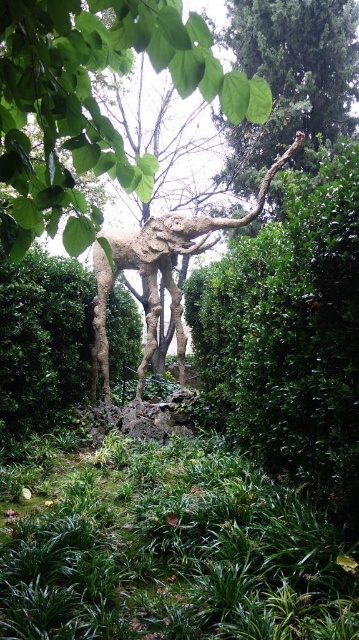
Question: Based on their relative distances, which object is farther from the green matte bush at center?

Choices:
 (A) green leafy bush at center
 (B) rustic stone sculpture at center
 (C) rough bark tree at upper center

Answer: (C)

Question: Among these points, which one is farthest from the camera?

Choices:
 (A) (337, 56)
 (B) (330, 356)
 (C) (202, 250)

Answer: (A)

Question: Where is rough bark tree at upper center located in relation to green rough bark tree at upper center in the image?

Choices:
 (A) below
 (B) above

Answer: (A)

Question: Is rough bark tree at upper center smaller than green rough bark tree at upper center?

Choices:
 (A) yes
 (B) no

Answer: (A)

Question: Which object is closer to the camera taking this photo?

Choices:
 (A) green leafy bush at center
 (B) green rough bark tree at upper center
 (C) rough bark tree at upper center

Answer: (C)

Question: Does green leafy grass at lower center appear under green rough bark tree at upper center?

Choices:
 (A) no
 (B) yes

Answer: (B)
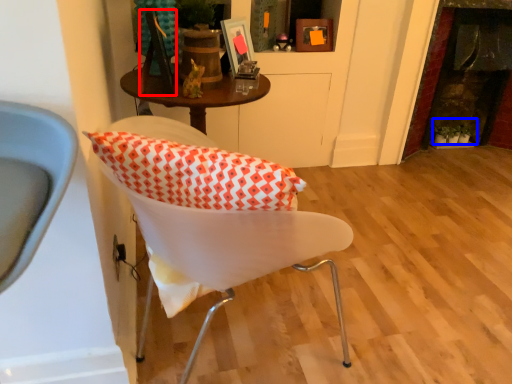
Question: Which object appears closest to the camera in this image, picture frame (highlighted by a red box) or plant (highlighted by a blue box)?

Choices:
 (A) picture frame
 (B) plant

Answer: (A)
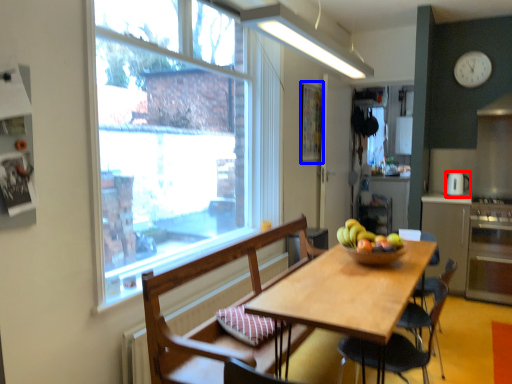
Question: Which of the following is the closest to the observer, coffee machine (highlighted by a red box) or bulletin board (highlighted by a blue box)?

Choices:
 (A) coffee machine
 (B) bulletin board

Answer: (B)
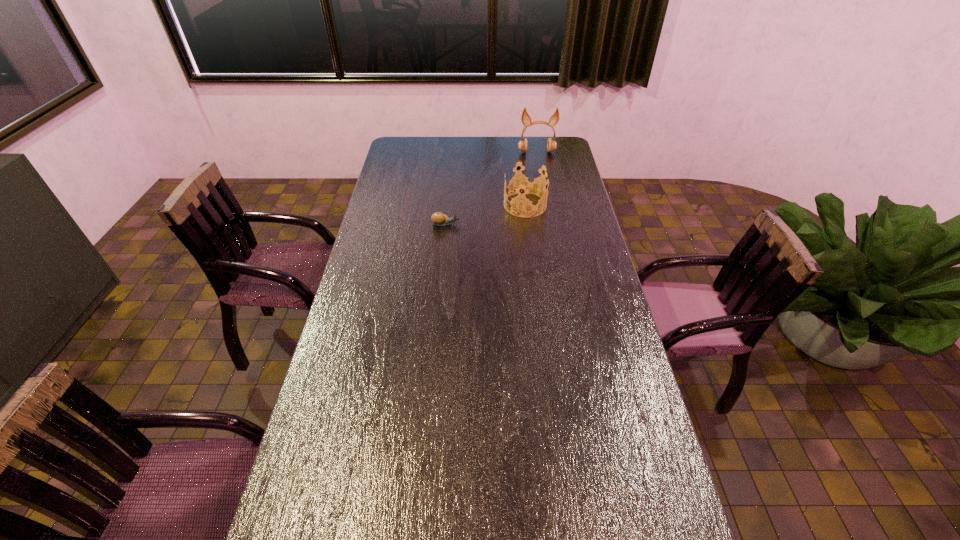
I want to click on earphone that is at the right edge, so click(x=525, y=118).

Find the location of a particular element. crown that is positioned at the right edge is located at coordinates click(x=526, y=185).

Identify the location of object located at the far right corner. This screenshot has height=540, width=960. (525, 118).

At what (x,y) coordinates should I click in order to perform the action: click on free space at the far edge of the desktop. Please return your answer as a coordinate pair (x, y). This screenshot has height=540, width=960. Looking at the image, I should click on (454, 155).

At what (x,y) coordinates should I click in order to perform the action: click on vacant area at the left edge of the desktop. Please return your answer as a coordinate pair (x, y). This screenshot has height=540, width=960. Looking at the image, I should click on (410, 224).

Locate an element on the screen. vacant point at the right edge is located at coordinates (570, 263).

This screenshot has height=540, width=960. What are the coordinates of `vacant region between the crown and the nearest object` in the screenshot? It's located at (486, 214).

Image resolution: width=960 pixels, height=540 pixels. Find the location of `vacant space in between the shortest object and the tallest object`. vacant space in between the shortest object and the tallest object is located at coordinates (492, 188).

Image resolution: width=960 pixels, height=540 pixels. In order to click on free spot between the escargot and the crown in this screenshot , I will do `click(486, 214)`.

This screenshot has width=960, height=540. In order to click on empty location between the shortest object and the second tallest object in this screenshot , I will do `click(486, 214)`.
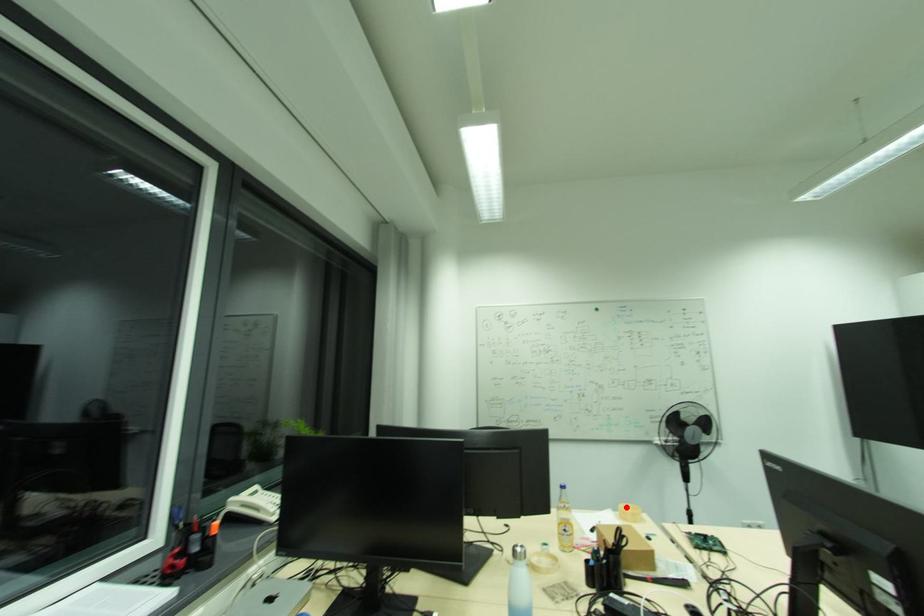
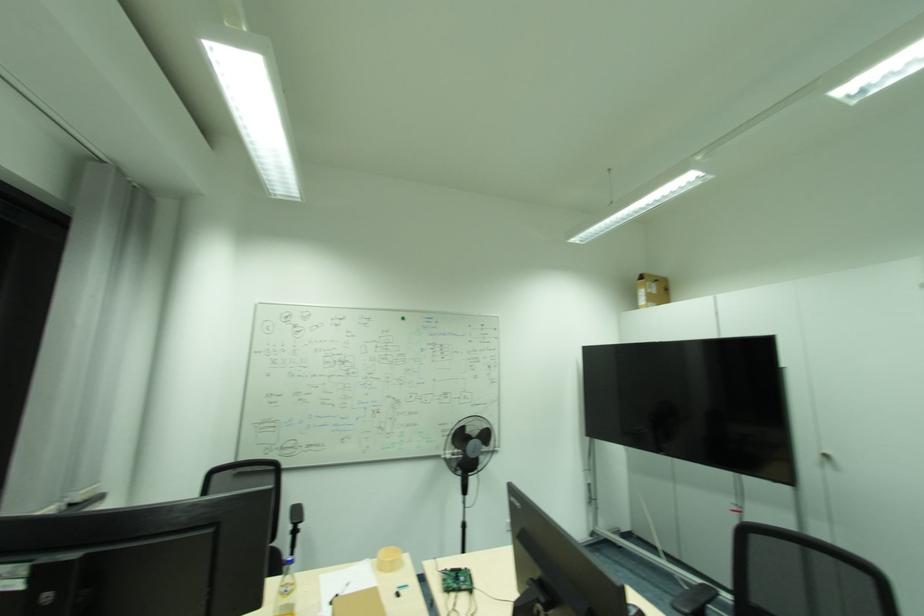
Locate, in the second image, the point that corresponds to the highlighted location in the first image.

(386, 553)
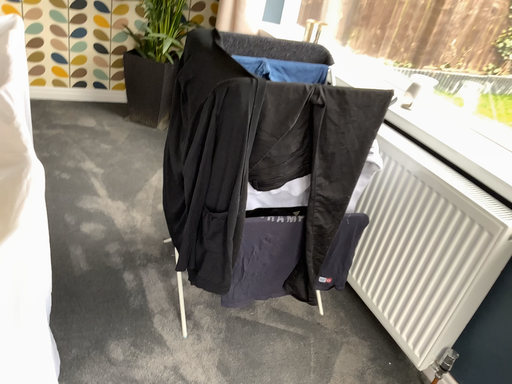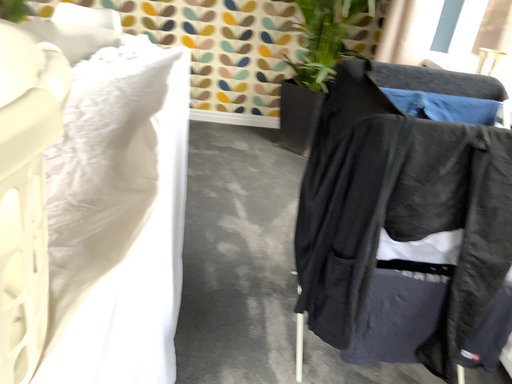
Question: Which way did the camera rotate in the video?

Choices:
 (A) rotated left
 (B) rotated right

Answer: (A)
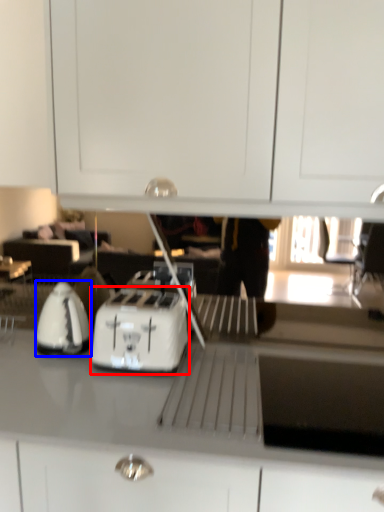
Question: Among these objects, which one is farthest to the camera, kitchen appliance (highlighted by a red box) or home appliance (highlighted by a blue box)?

Choices:
 (A) kitchen appliance
 (B) home appliance

Answer: (B)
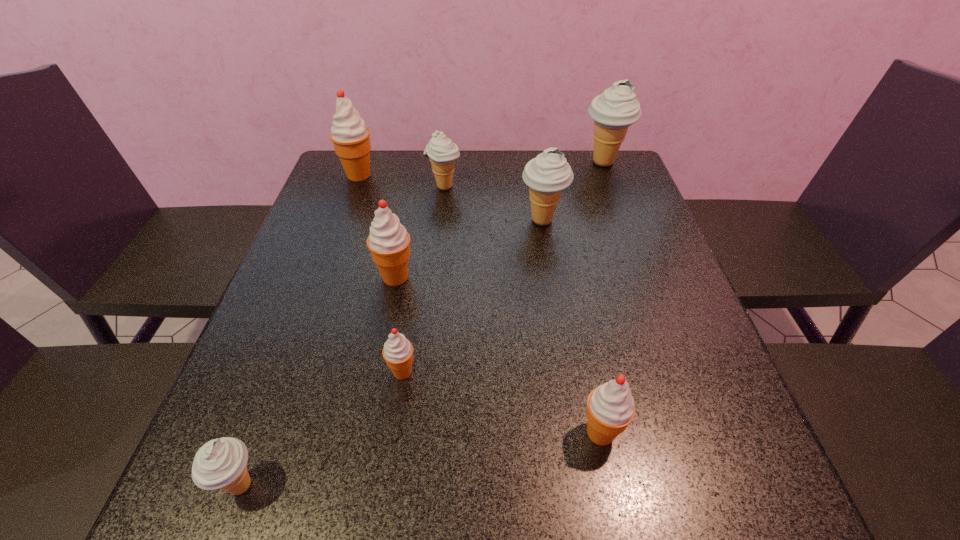
The height and width of the screenshot is (540, 960). Identify the location of vacant area that lies between the fifth farthest icecream and the rightmost icecream. (499, 220).

Locate an element on the screen. The width and height of the screenshot is (960, 540). unoccupied area between the sixth farthest icecream and the second nearest beige icecream is located at coordinates (472, 296).

The width and height of the screenshot is (960, 540). What are the coordinates of `free space between the second farthest red icecream and the second nearest icecream` in the screenshot? It's located at (498, 355).

In order to click on vacant area between the fourth farthest object and the second nearest object in this screenshot , I will do `click(571, 326)`.

The image size is (960, 540). In order to click on unoccupied area between the third beige icecream from left to right and the third farthest red icecream in this screenshot , I will do `click(472, 296)`.

Point out which object is positioned as the sixth nearest to the second nearest red icecream. Please provide its 2D coordinates. Your answer should be formatted as a tuple, i.e. [(x, y)], where the tuple contains the x and y coordinates of a point satisfying the conditions above.

[(350, 136)]

You are a GUI agent. You are given a task and a screenshot of the screen. Output one action in this format:
    pyautogui.click(x=<x>, y=<y>)
    Task: Click on the object identified as the fourth closest to the third smallest red icecream
    The width and height of the screenshot is (960, 540).
    Given the screenshot: What is the action you would take?
    pyautogui.click(x=350, y=136)

Point out which icecream is positioned as the seventh nearest to the third nearest icecream. Please provide its 2D coordinates. Your answer should be formatted as a tuple, i.e. [(x, y)], where the tuple contains the x and y coordinates of a point satisfying the conditions above.

[(613, 111)]

I want to click on icecream that is the second closest to the rightmost beige icecream, so click(442, 152).

Locate an element on the screen. The height and width of the screenshot is (540, 960). beige icecream that is the second closest to the nearest beige icecream is located at coordinates (442, 152).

☆ ☆ ☆ ☆ ☆ ☆ ☆

__WHAT TO WORK ON__
Copy out every row above word for word, leaving out the picture markers.

__SOLUTION FOR THIS TASK__
Question: Based on their relative distances, which object is farther from the green matte bush at center?

Choices:
 (A) green leafy bush at center
 (B) rustic stone sculpture at center
 (C) rough bark tree at upper center

Answer: (C)

Question: Among these points, which one is farthest from the camera?

Choices:
 (A) (337, 56)
 (B) (330, 356)
 (C) (202, 250)

Answer: (A)

Question: Where is rough bark tree at upper center located in relation to green rough bark tree at upper center in the image?

Choices:
 (A) below
 (B) above

Answer: (A)

Question: Is rough bark tree at upper center smaller than green rough bark tree at upper center?

Choices:
 (A) yes
 (B) no

Answer: (A)

Question: Which object is closer to the camera taking this photo?

Choices:
 (A) green leafy bush at center
 (B) green rough bark tree at upper center
 (C) rough bark tree at upper center

Answer: (C)

Question: Does green leafy grass at lower center appear under green rough bark tree at upper center?

Choices:
 (A) no
 (B) yes

Answer: (B)
Question: Which object appears closest to the camera in this image, picture frame (highlighted by a red box) or plant (highlighted by a blue box)?

Choices:
 (A) picture frame
 (B) plant

Answer: (A)
Question: Which of the following is the closest to the observer, coffee machine (highlighted by a red box) or bulletin board (highlighted by a blue box)?

Choices:
 (A) coffee machine
 (B) bulletin board

Answer: (B)
I want to click on earphone that is at the right edge, so click(x=525, y=118).

Find the location of a particular element. crown that is positioned at the right edge is located at coordinates click(x=526, y=185).

Identify the location of object located at the far right corner. This screenshot has height=540, width=960. (525, 118).

At what (x,y) coordinates should I click in order to perform the action: click on free space at the far edge of the desktop. Please return your answer as a coordinate pair (x, y). This screenshot has height=540, width=960. Looking at the image, I should click on (454, 155).

At what (x,y) coordinates should I click in order to perform the action: click on vacant area at the left edge of the desktop. Please return your answer as a coordinate pair (x, y). This screenshot has height=540, width=960. Looking at the image, I should click on (410, 224).

Locate an element on the screen. vacant point at the right edge is located at coordinates (570, 263).

This screenshot has height=540, width=960. What are the coordinates of `vacant region between the crown and the nearest object` in the screenshot? It's located at (486, 214).

Image resolution: width=960 pixels, height=540 pixels. Find the location of `vacant space in between the shortest object and the tallest object`. vacant space in between the shortest object and the tallest object is located at coordinates (492, 188).

Image resolution: width=960 pixels, height=540 pixels. In order to click on free spot between the escargot and the crown in this screenshot , I will do `click(486, 214)`.

This screenshot has width=960, height=540. In order to click on empty location between the shortest object and the second tallest object in this screenshot , I will do `click(486, 214)`.
Locate, in the second image, the point that corresponds to the highlighted location in the first image.

(386, 553)
Question: Which way did the camera rotate in the video?

Choices:
 (A) rotated left
 (B) rotated right

Answer: (A)
Question: Among these objects, which one is farthest to the camera, kitchen appliance (highlighted by a red box) or home appliance (highlighted by a blue box)?

Choices:
 (A) kitchen appliance
 (B) home appliance

Answer: (B)
The height and width of the screenshot is (540, 960). Identify the location of vacant area that lies between the fifth farthest icecream and the rightmost icecream. (499, 220).

Locate an element on the screen. The width and height of the screenshot is (960, 540). unoccupied area between the sixth farthest icecream and the second nearest beige icecream is located at coordinates (472, 296).

The width and height of the screenshot is (960, 540). What are the coordinates of `free space between the second farthest red icecream and the second nearest icecream` in the screenshot? It's located at (498, 355).

In order to click on vacant area between the fourth farthest object and the second nearest object in this screenshot , I will do `click(571, 326)`.

The image size is (960, 540). In order to click on unoccupied area between the third beige icecream from left to right and the third farthest red icecream in this screenshot , I will do `click(472, 296)`.

Point out which object is positioned as the sixth nearest to the second nearest red icecream. Please provide its 2D coordinates. Your answer should be formatted as a tuple, i.e. [(x, y)], where the tuple contains the x and y coordinates of a point satisfying the conditions above.

[(350, 136)]

You are a GUI agent. You are given a task and a screenshot of the screen. Output one action in this format:
    pyautogui.click(x=<x>, y=<y>)
    Task: Click on the object identified as the fourth closest to the third smallest red icecream
    The width and height of the screenshot is (960, 540).
    Given the screenshot: What is the action you would take?
    pyautogui.click(x=350, y=136)

Point out which icecream is positioned as the seventh nearest to the third nearest icecream. Please provide its 2D coordinates. Your answer should be formatted as a tuple, i.e. [(x, y)], where the tuple contains the x and y coordinates of a point satisfying the conditions above.

[(613, 111)]

I want to click on icecream that is the second closest to the rightmost beige icecream, so click(442, 152).

Locate an element on the screen. The height and width of the screenshot is (540, 960). beige icecream that is the second closest to the nearest beige icecream is located at coordinates (442, 152).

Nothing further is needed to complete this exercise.